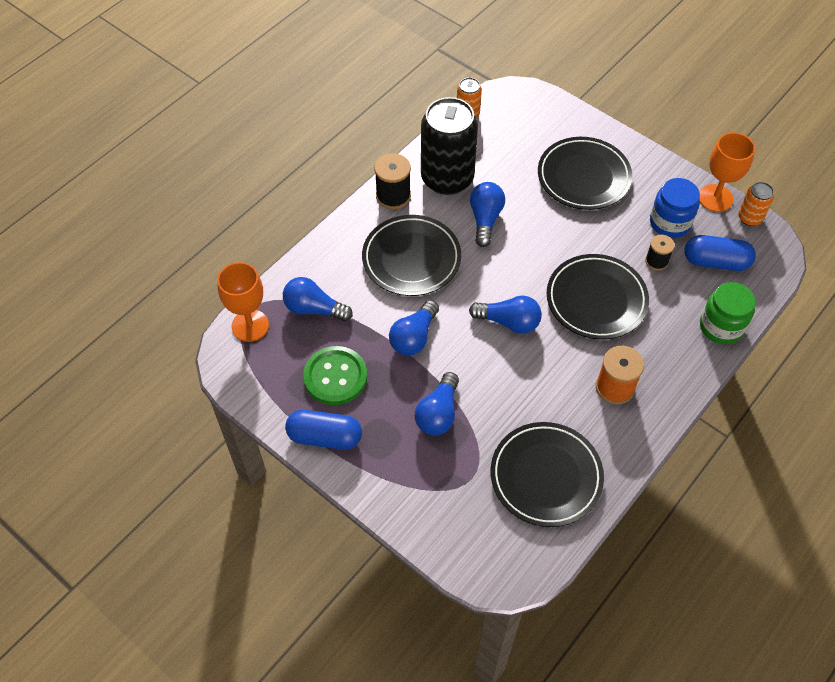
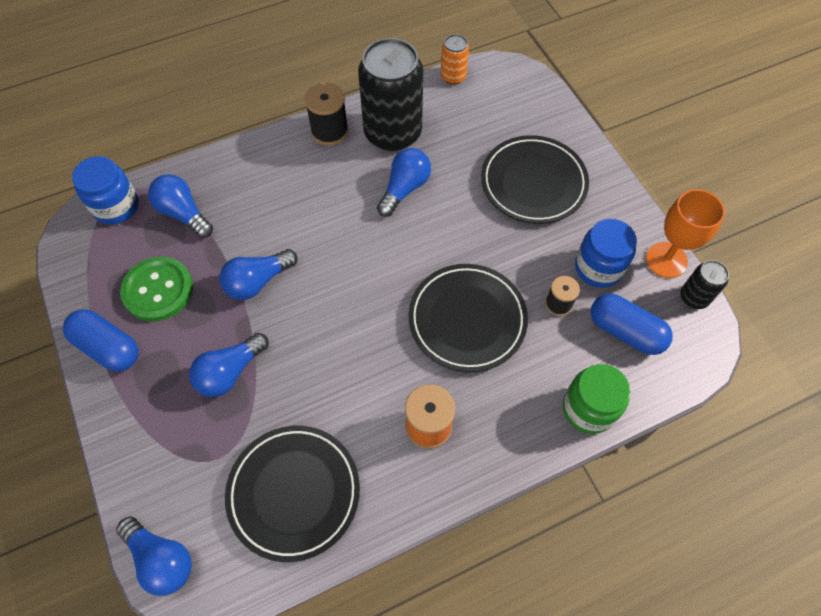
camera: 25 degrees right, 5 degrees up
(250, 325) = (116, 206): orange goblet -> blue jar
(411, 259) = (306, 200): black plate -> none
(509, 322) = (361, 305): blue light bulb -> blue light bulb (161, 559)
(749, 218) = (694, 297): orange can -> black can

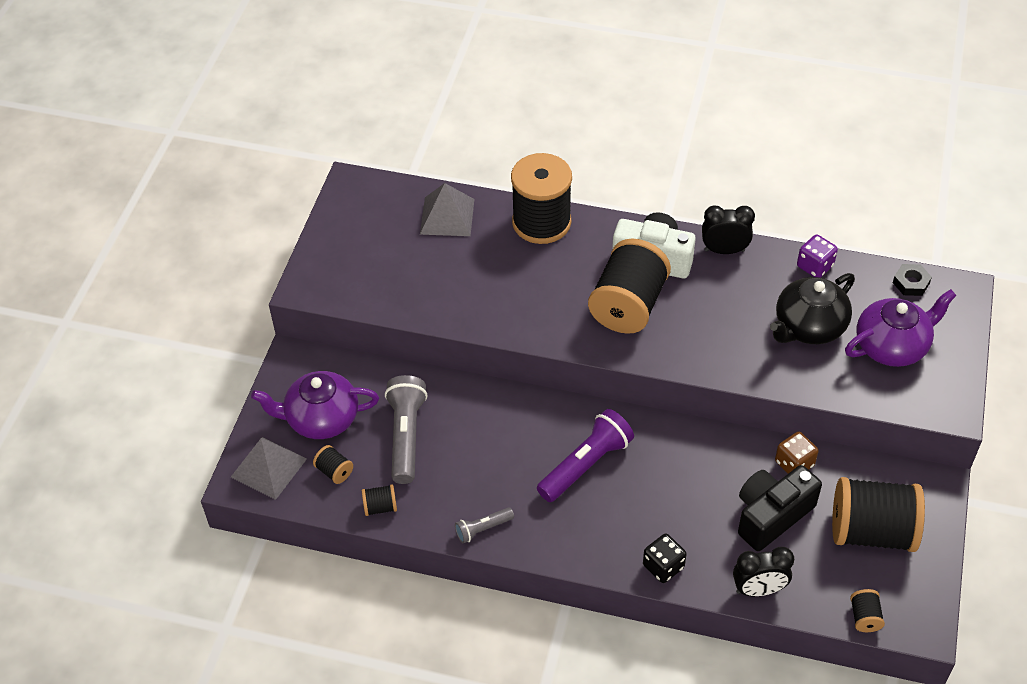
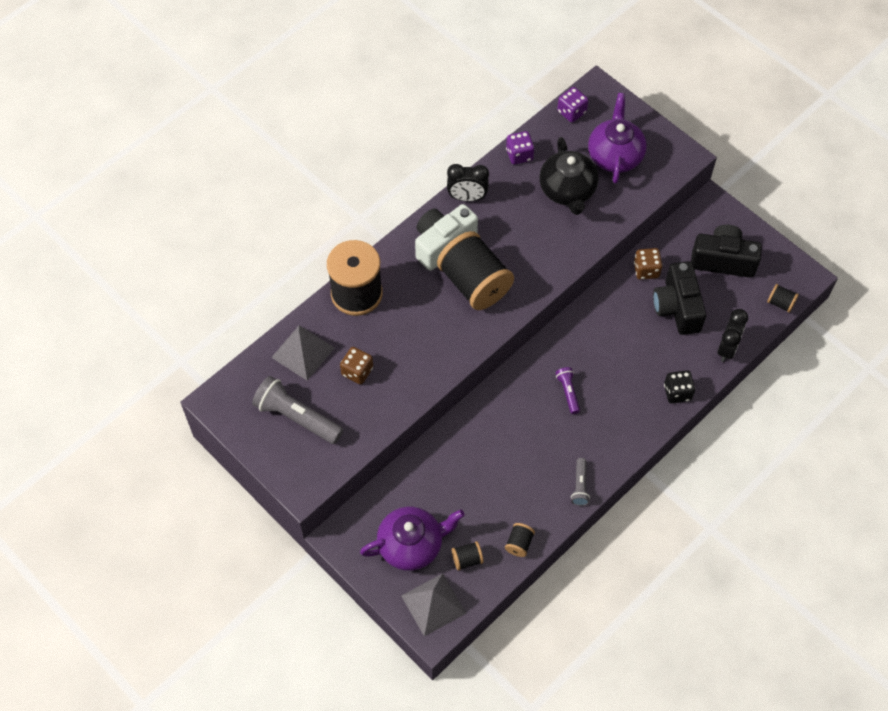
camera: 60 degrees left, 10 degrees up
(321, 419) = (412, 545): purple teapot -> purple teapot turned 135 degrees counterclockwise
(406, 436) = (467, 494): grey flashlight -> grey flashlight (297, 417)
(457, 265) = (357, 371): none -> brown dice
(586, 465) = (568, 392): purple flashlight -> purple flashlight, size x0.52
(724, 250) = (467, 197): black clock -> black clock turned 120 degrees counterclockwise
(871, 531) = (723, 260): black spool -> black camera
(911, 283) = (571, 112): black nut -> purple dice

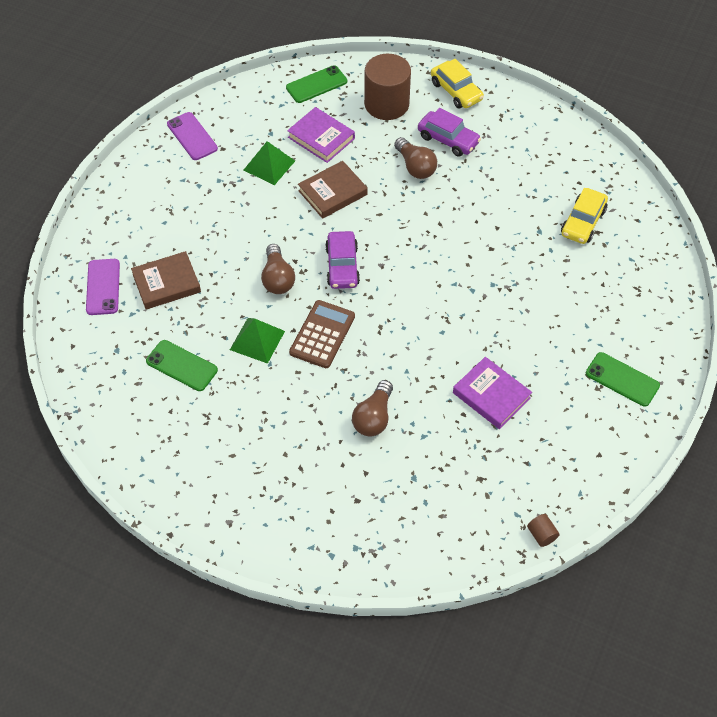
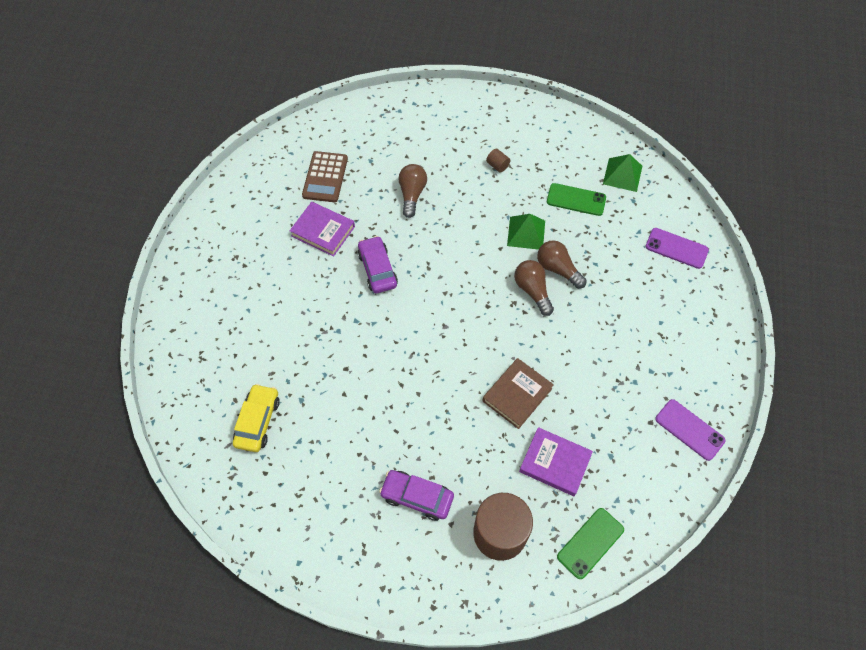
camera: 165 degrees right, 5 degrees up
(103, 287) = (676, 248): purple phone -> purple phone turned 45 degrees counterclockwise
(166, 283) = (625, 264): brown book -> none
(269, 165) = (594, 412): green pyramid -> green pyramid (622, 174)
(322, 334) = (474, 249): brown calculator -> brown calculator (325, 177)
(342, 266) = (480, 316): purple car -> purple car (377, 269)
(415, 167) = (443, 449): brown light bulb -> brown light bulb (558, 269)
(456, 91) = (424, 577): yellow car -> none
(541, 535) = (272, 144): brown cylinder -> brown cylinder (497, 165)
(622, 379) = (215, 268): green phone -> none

----------------

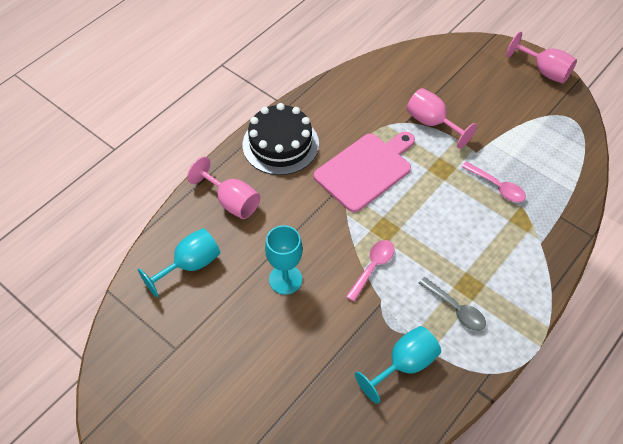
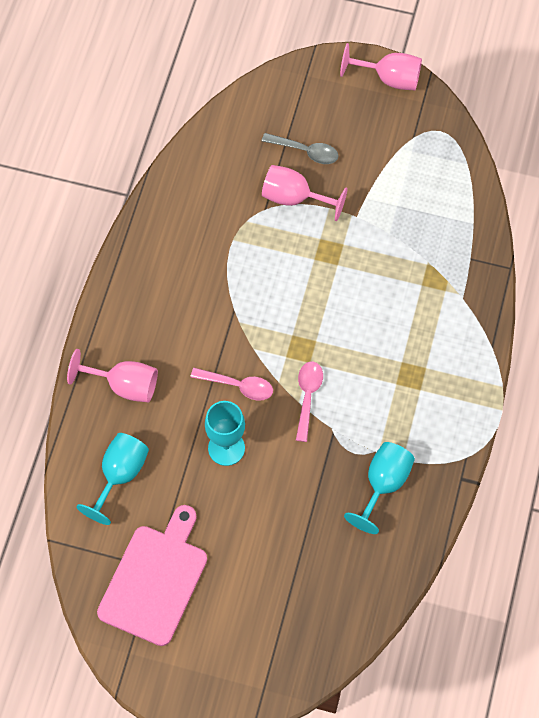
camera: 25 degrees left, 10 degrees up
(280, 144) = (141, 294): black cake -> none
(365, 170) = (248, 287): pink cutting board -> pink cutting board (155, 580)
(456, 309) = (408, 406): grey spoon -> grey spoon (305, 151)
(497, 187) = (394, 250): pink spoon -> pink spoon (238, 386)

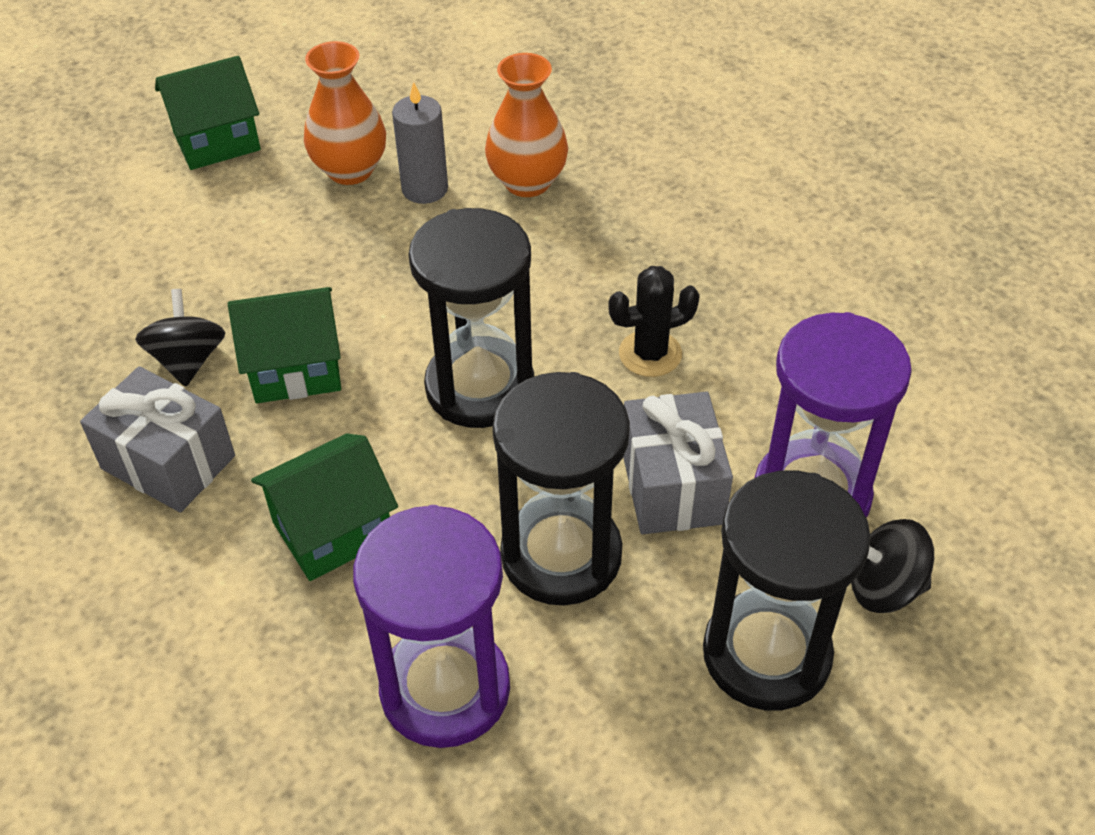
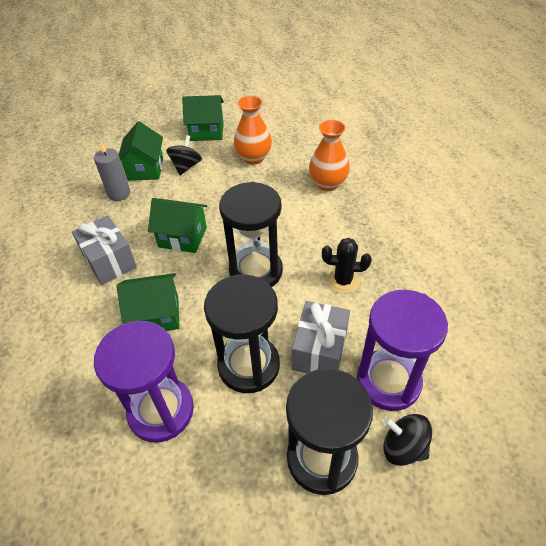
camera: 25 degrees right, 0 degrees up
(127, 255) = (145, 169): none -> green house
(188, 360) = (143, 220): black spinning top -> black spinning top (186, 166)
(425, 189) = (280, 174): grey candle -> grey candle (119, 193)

----------------

→ Task to carry out:
Using the material above, return each line in which the word "grey" occurs.

→ Response below:
(406, 436) = (467, 494): grey flashlight -> grey flashlight (297, 417)
(456, 309) = (408, 406): grey spoon -> grey spoon (305, 151)
(425, 189) = (280, 174): grey candle -> grey candle (119, 193)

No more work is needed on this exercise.